ABOUT THIS EXERCISE:
Say how many lines in the records contain "none". The reply must consist of the number alone.

MATERIAL PROVIDED:
**********
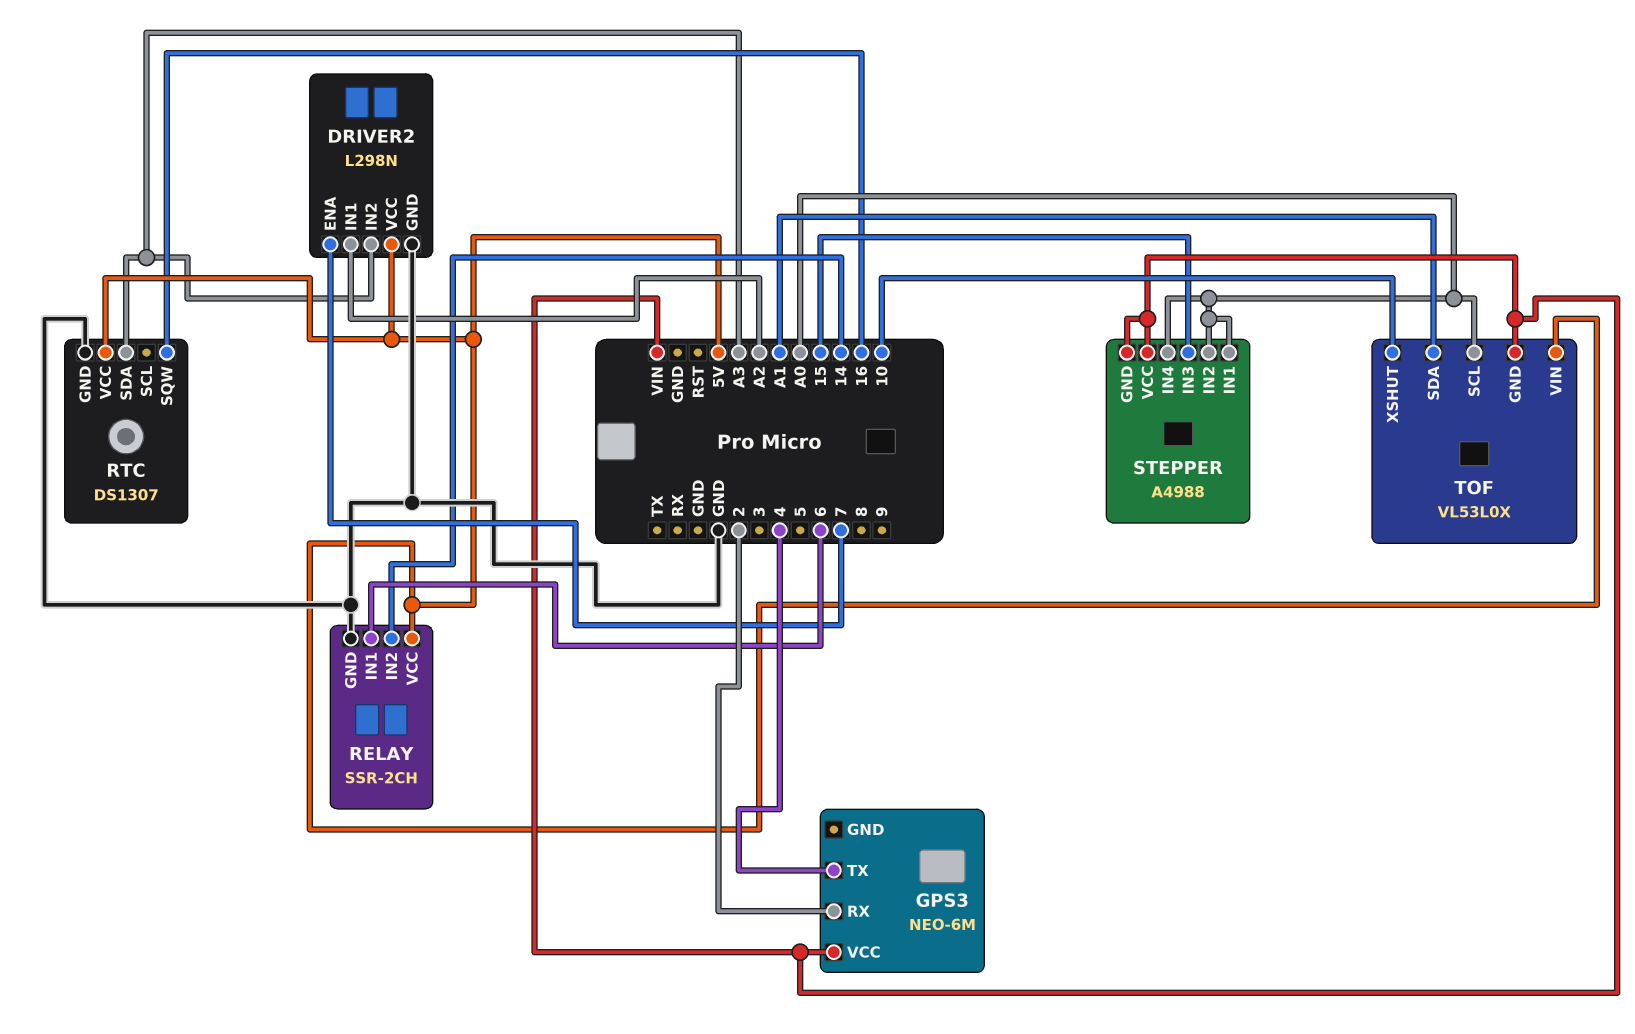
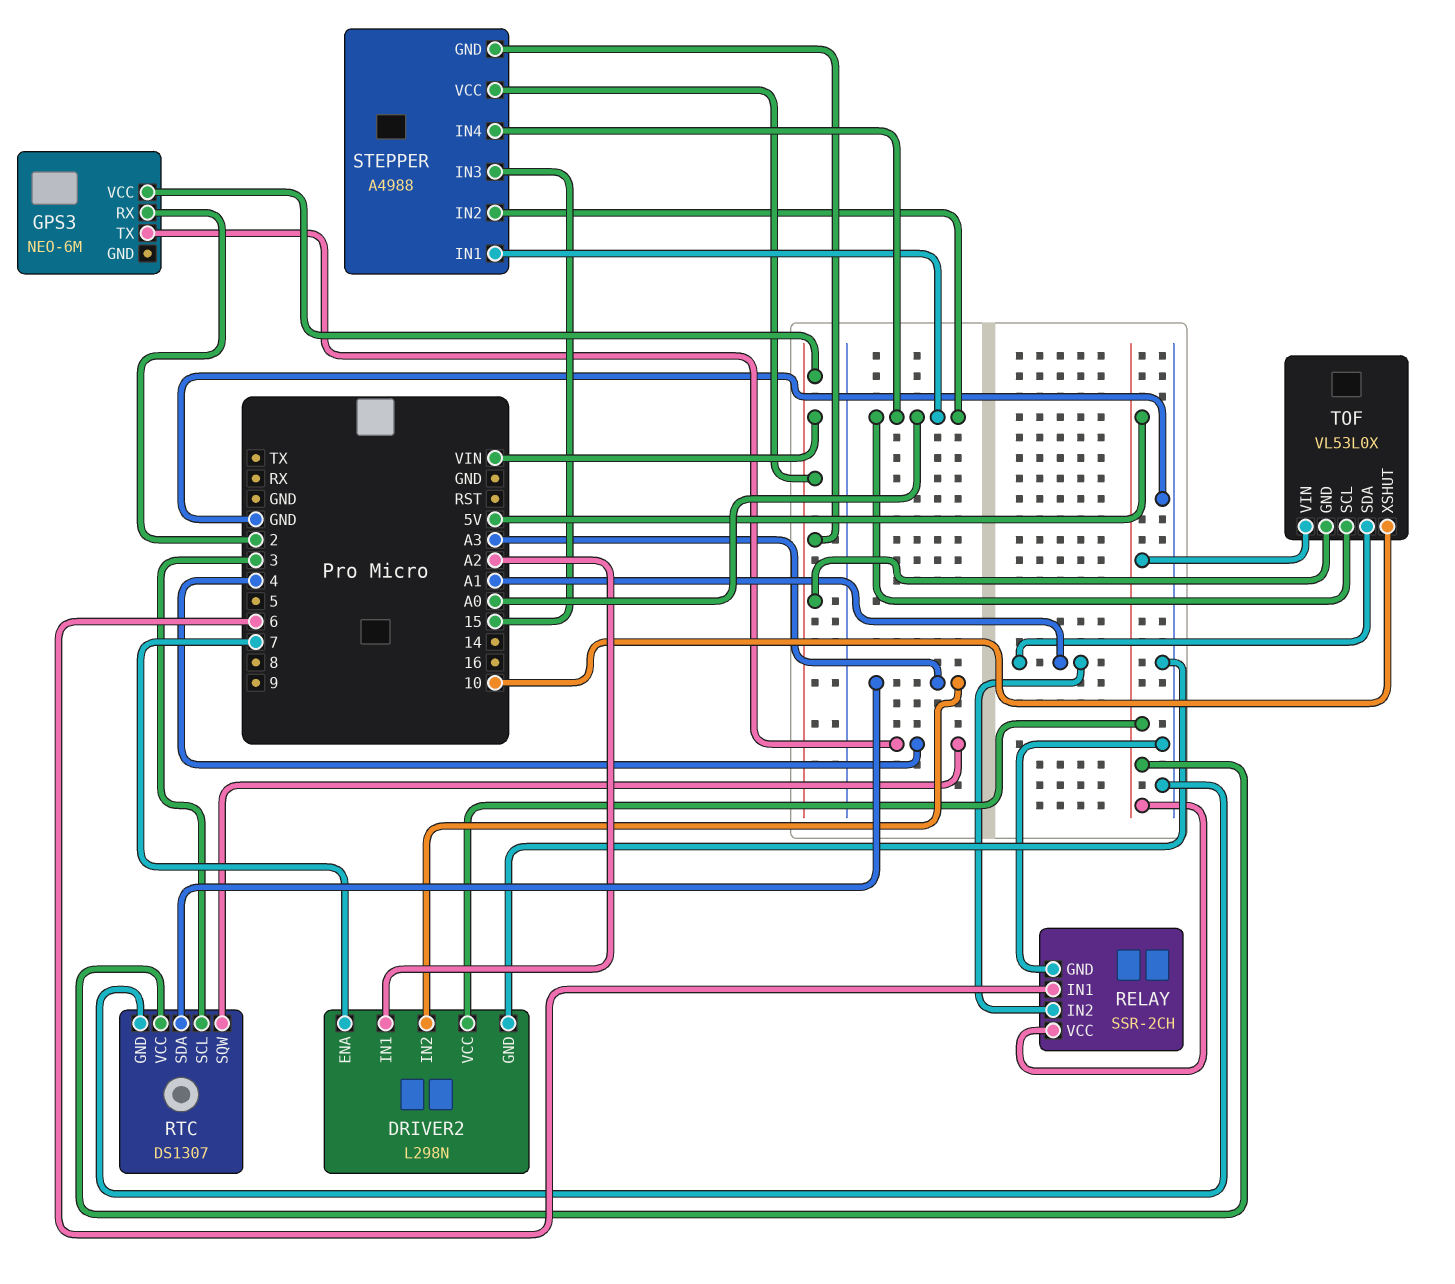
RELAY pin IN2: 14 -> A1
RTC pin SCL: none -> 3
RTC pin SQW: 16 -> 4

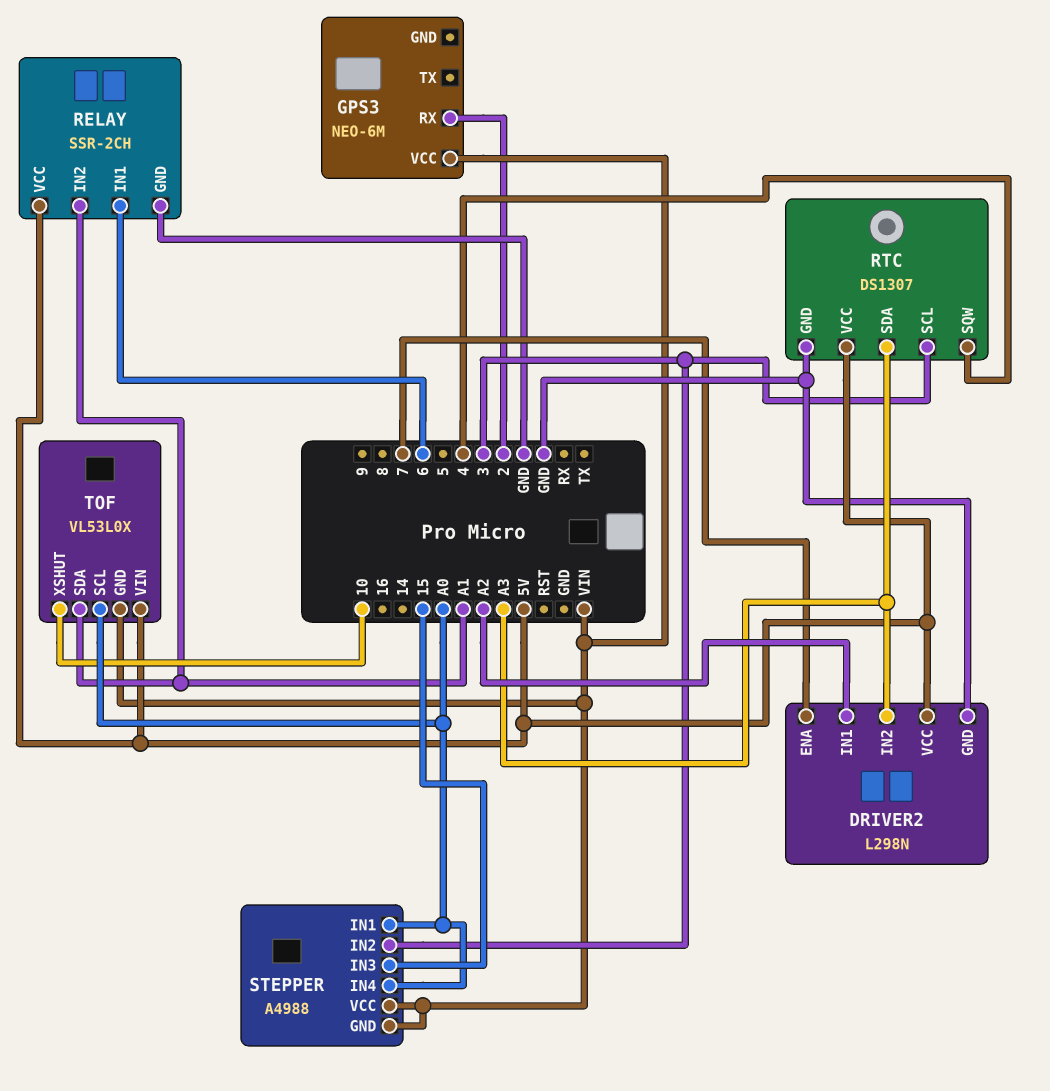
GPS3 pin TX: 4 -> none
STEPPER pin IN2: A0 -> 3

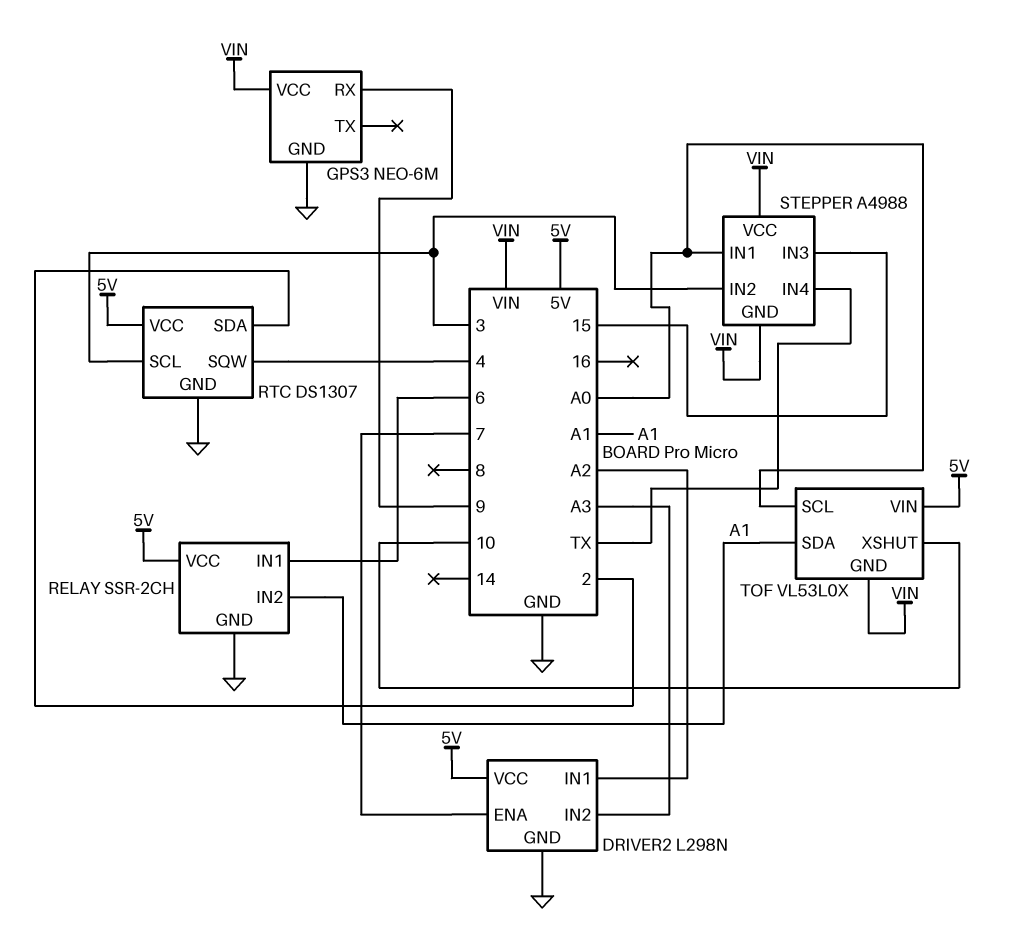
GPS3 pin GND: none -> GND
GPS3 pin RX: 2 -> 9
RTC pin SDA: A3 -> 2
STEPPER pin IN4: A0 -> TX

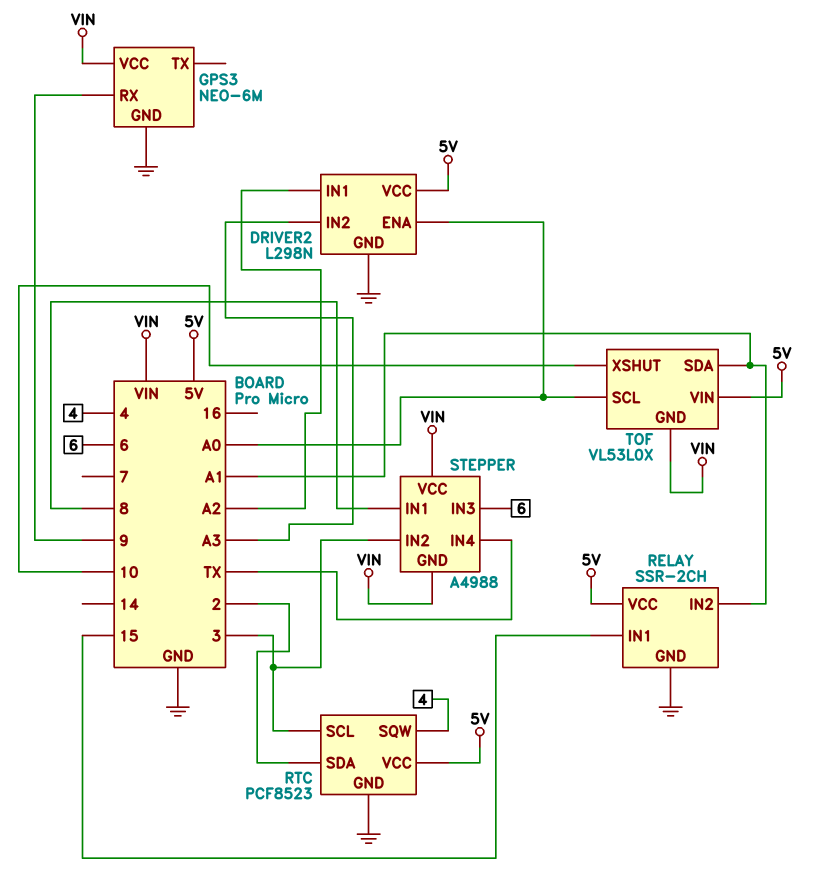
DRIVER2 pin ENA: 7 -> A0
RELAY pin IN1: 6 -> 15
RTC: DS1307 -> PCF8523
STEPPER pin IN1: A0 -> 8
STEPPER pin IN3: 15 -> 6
**********
YOUR SOLUTION:
3